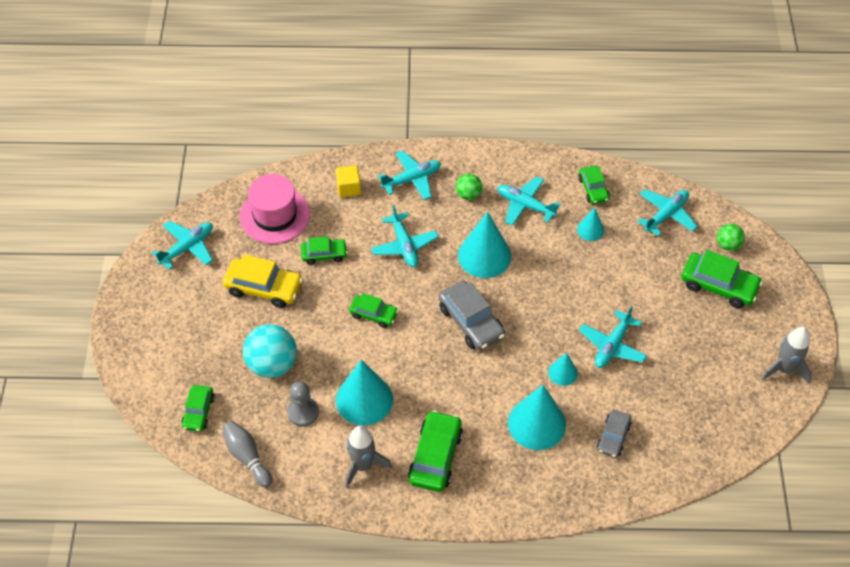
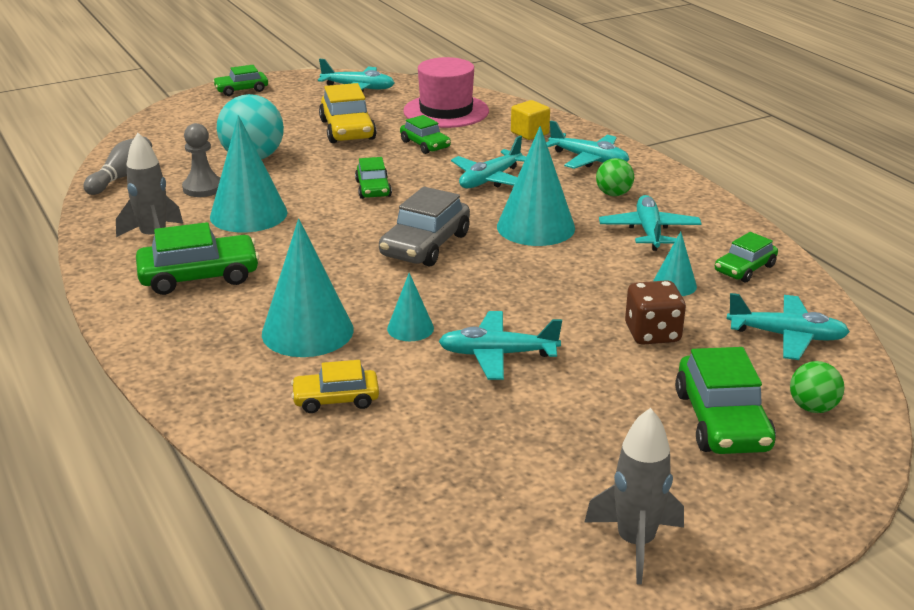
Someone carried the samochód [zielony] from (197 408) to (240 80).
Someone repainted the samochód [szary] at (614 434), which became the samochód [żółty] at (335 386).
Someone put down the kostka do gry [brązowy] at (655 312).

- **TASK TO COMPLETE**
For each line above that includes the word "samochód", make a copy of that line.

- **YOUR SOLUTION**
Someone carried the samochód [zielony] from (197 408) to (240 80).
Someone repainted the samochód [szary] at (614 434), which became the samochód [żółty] at (335 386).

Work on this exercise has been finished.